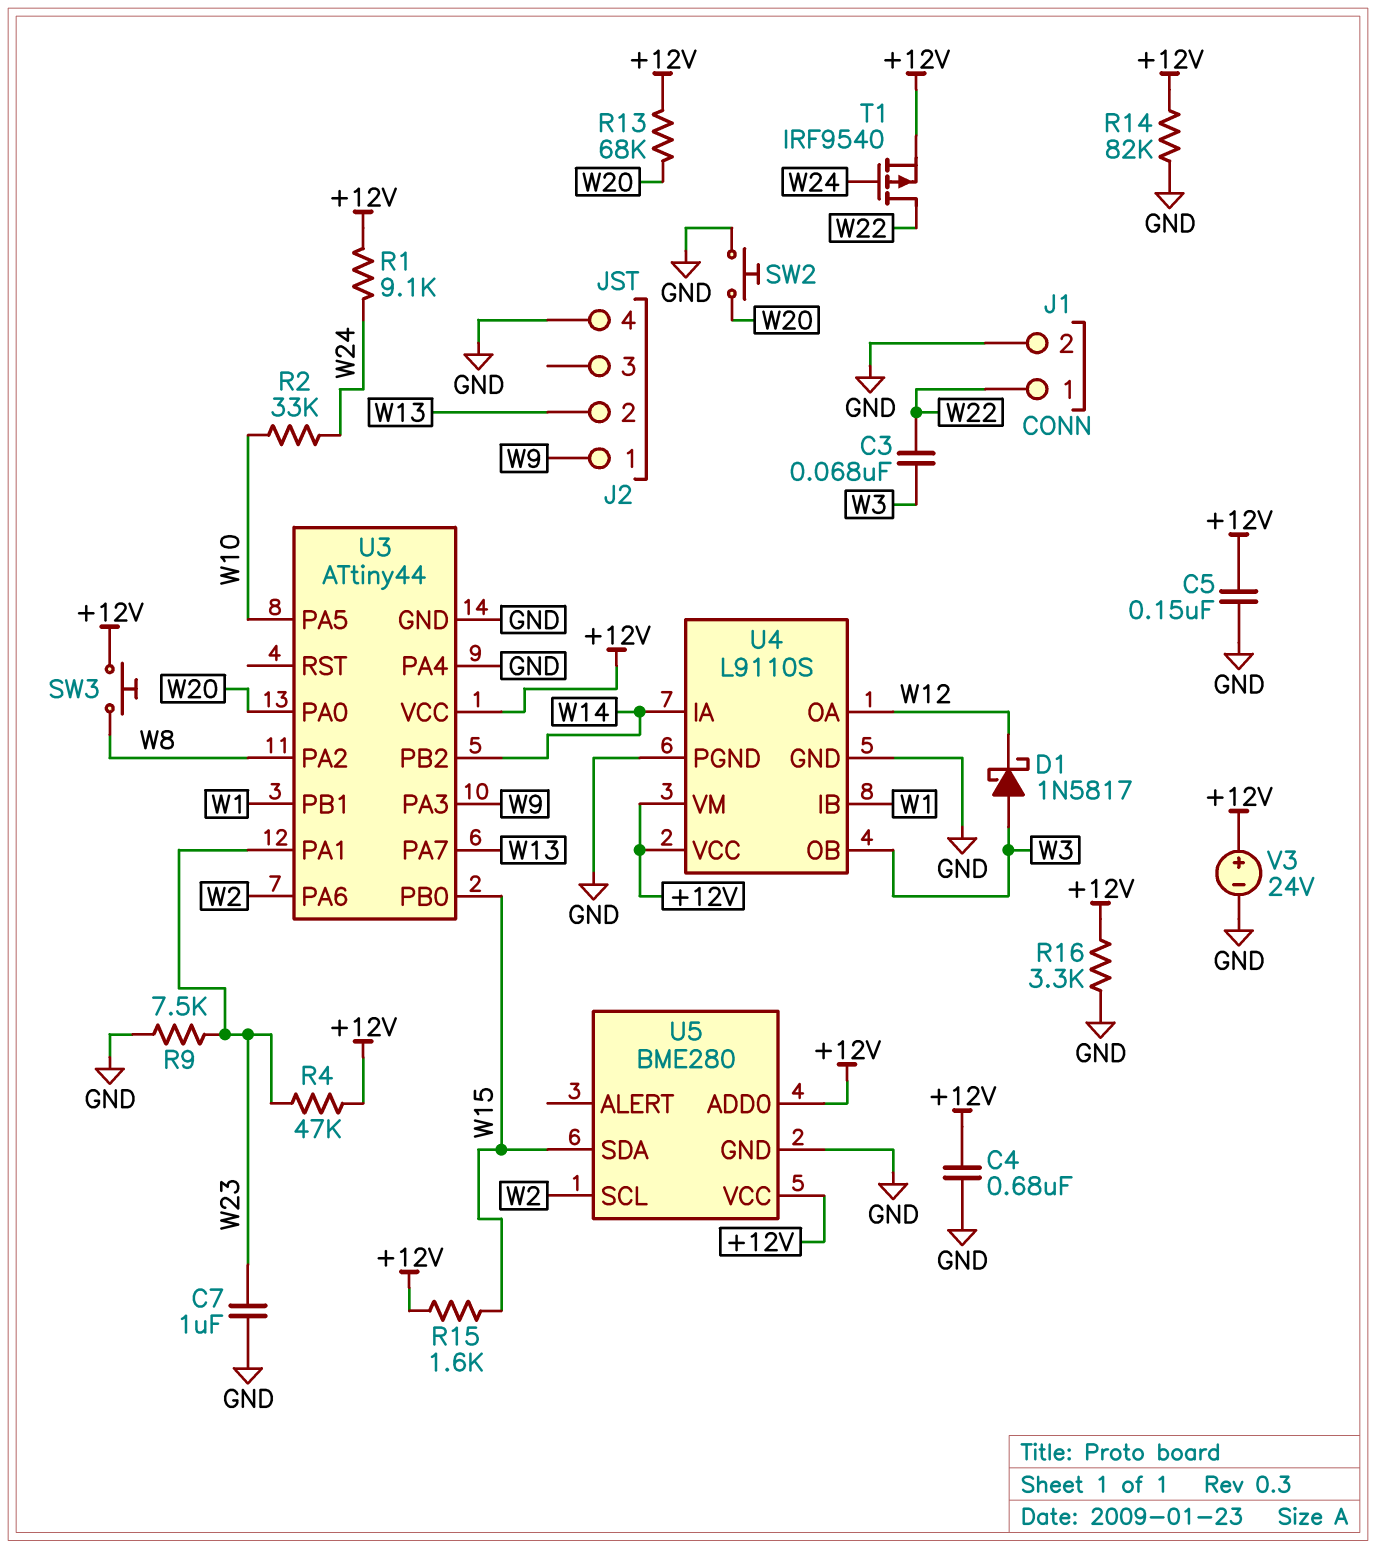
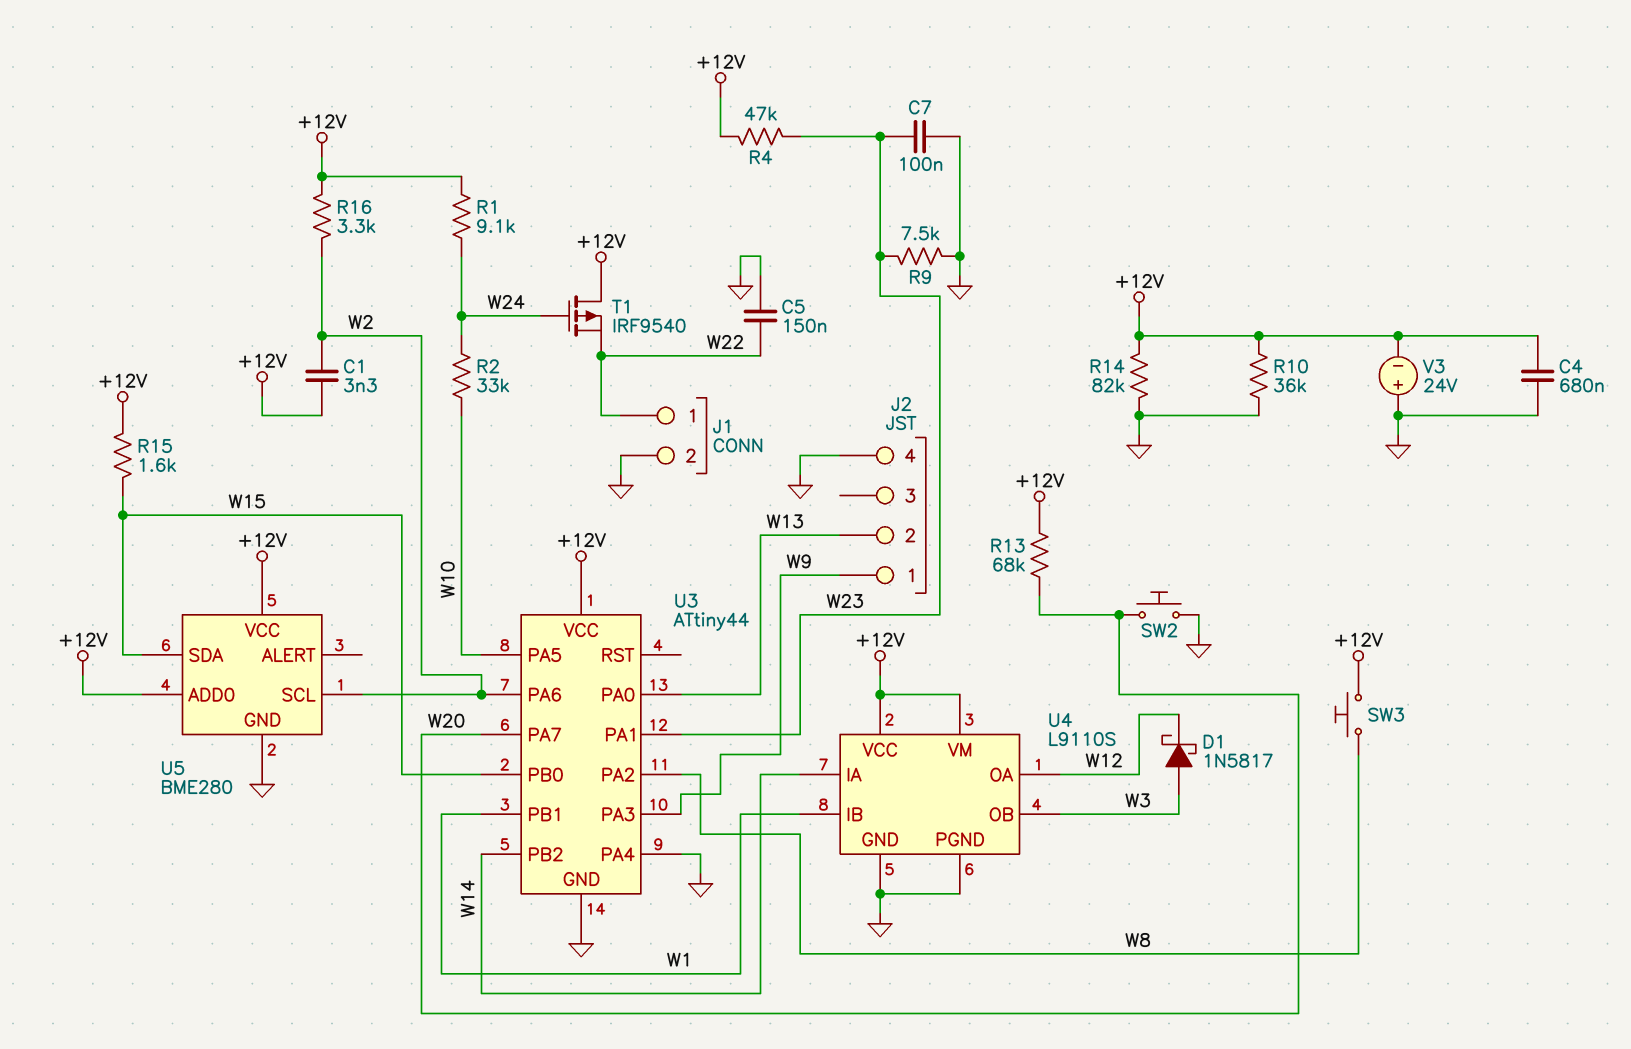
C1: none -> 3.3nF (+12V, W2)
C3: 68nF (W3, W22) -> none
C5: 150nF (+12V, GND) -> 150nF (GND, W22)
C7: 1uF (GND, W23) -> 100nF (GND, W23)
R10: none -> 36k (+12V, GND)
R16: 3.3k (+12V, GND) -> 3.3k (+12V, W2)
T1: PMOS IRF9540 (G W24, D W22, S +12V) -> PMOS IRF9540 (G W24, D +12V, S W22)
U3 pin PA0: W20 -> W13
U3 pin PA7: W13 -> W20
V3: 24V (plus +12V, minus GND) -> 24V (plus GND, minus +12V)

==

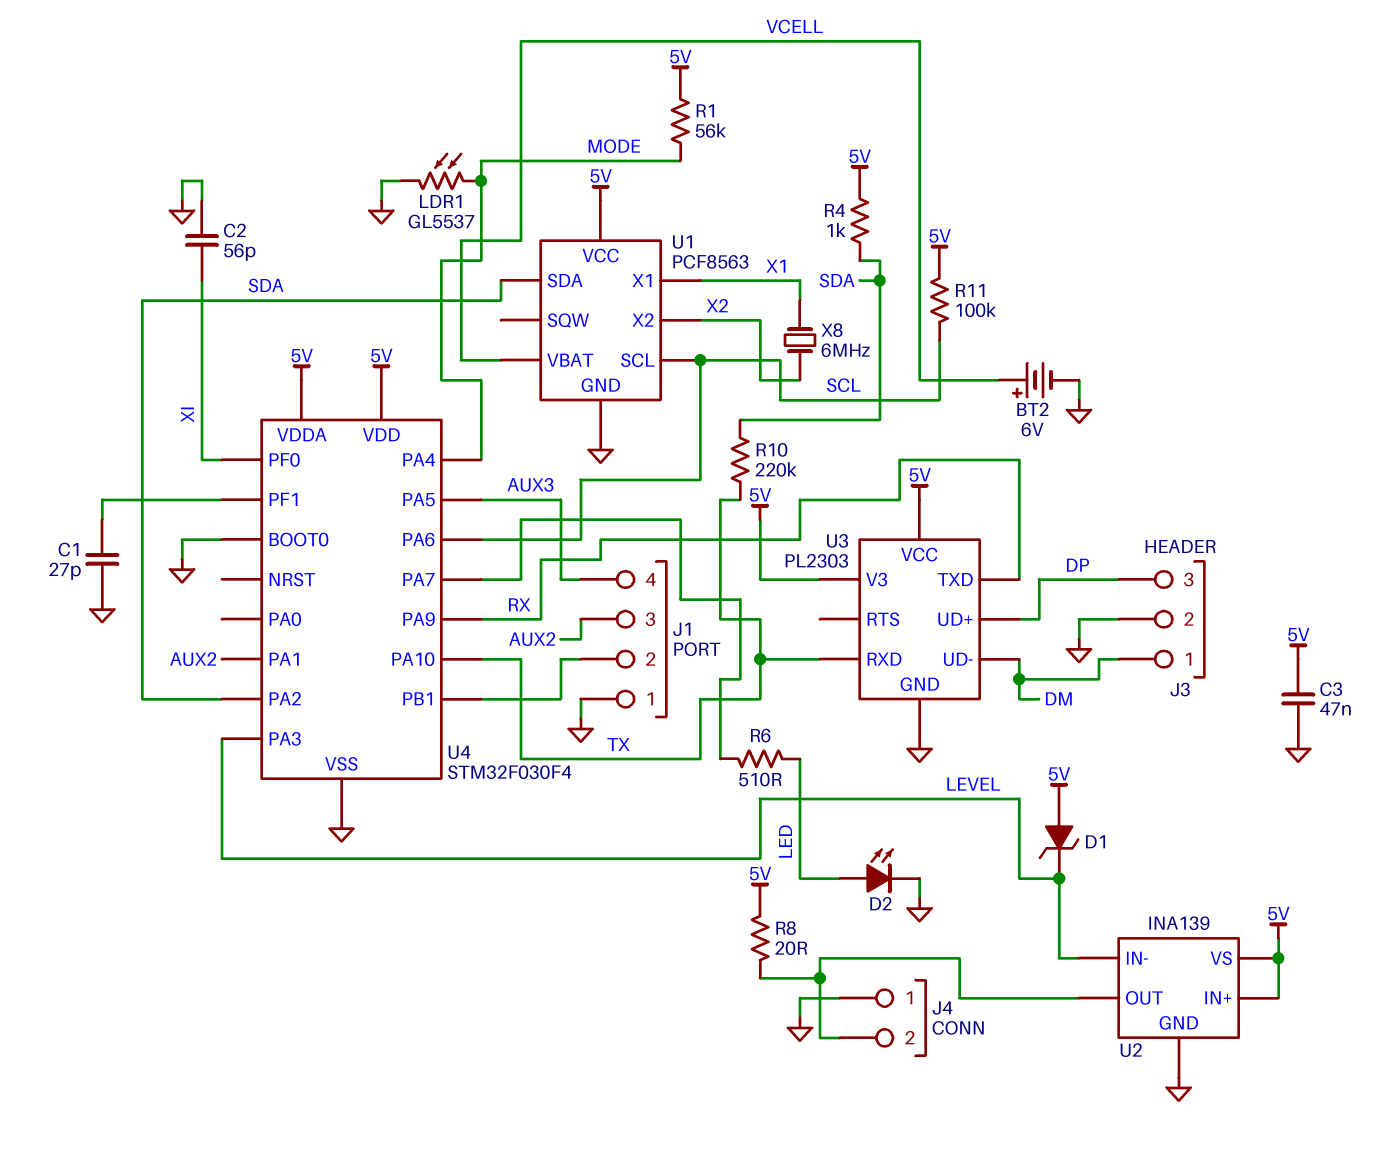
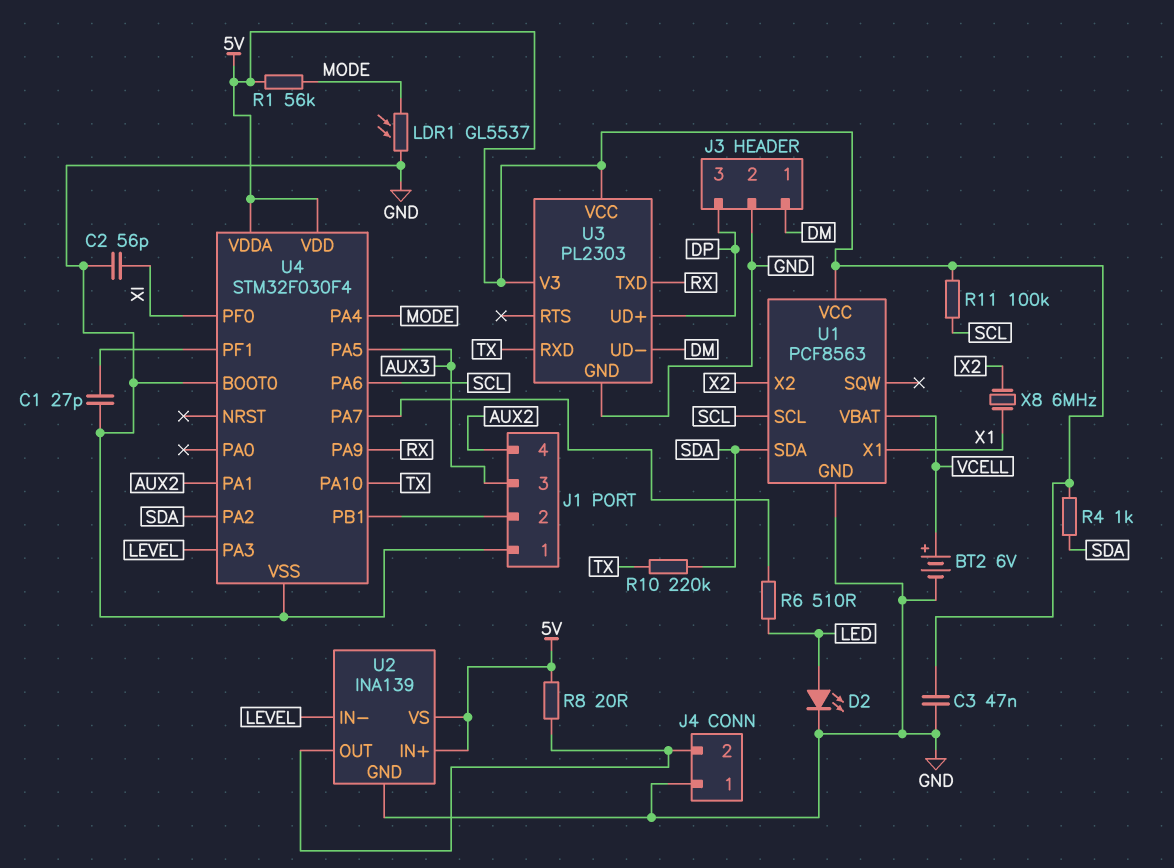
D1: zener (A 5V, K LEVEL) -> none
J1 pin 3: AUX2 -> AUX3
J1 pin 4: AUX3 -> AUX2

--

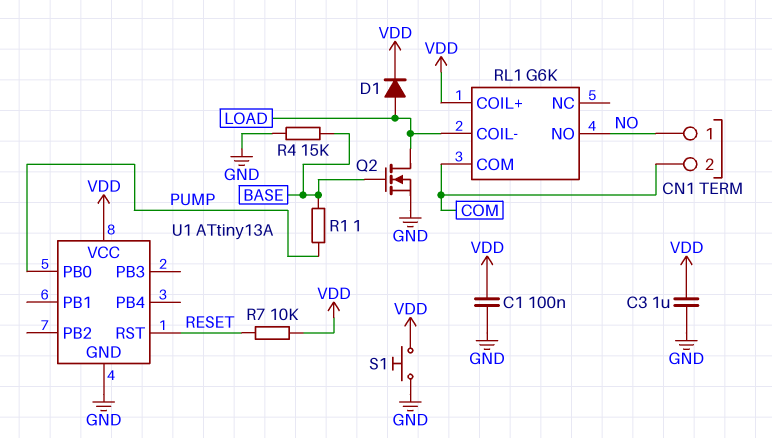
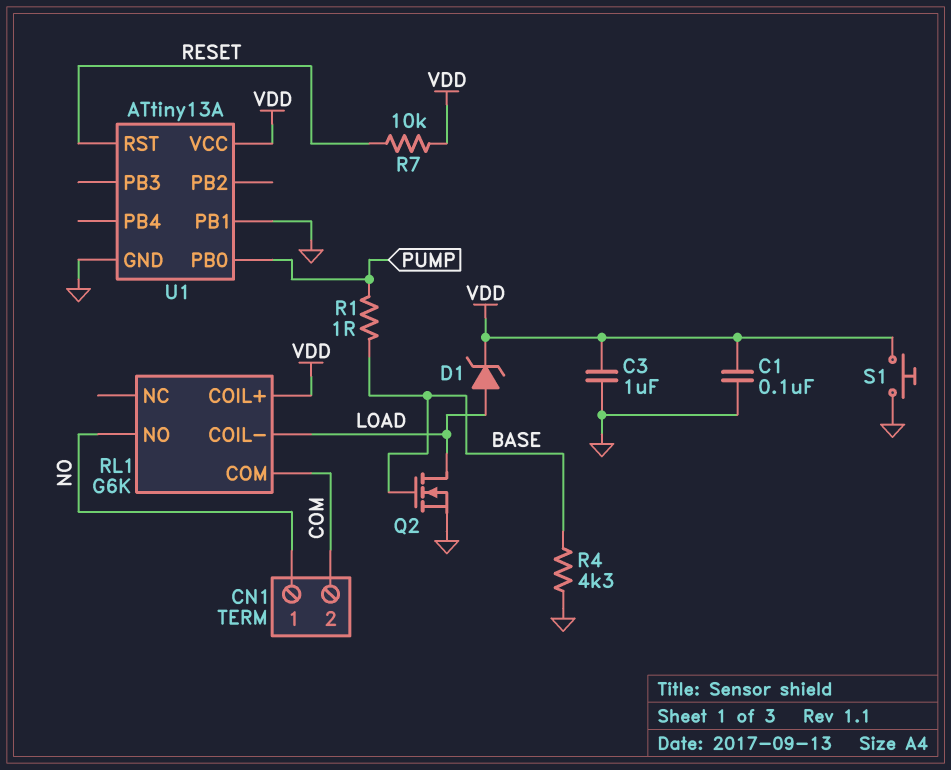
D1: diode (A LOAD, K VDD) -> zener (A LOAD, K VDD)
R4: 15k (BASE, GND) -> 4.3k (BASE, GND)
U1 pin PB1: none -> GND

| What you are asked to do |
Extract the lines of the preceding material that run from the line with "C1: none -> 3.3nF (+12V, W2)" through the line with "U3 pin PA7: W13 -> W20", inclusive, reproducing them exactly and adding nothing.

| Expected answer |
C1: none -> 3.3nF (+12V, W2)
C3: 68nF (W3, W22) -> none
C5: 150nF (+12V, GND) -> 150nF (GND, W22)
C7: 1uF (GND, W23) -> 100nF (GND, W23)
R10: none -> 36k (+12V, GND)
R16: 3.3k (+12V, GND) -> 3.3k (+12V, W2)
T1: PMOS IRF9540 (G W24, D W22, S +12V) -> PMOS IRF9540 (G W24, D +12V, S W22)
U3 pin PA0: W20 -> W13
U3 pin PA7: W13 -> W20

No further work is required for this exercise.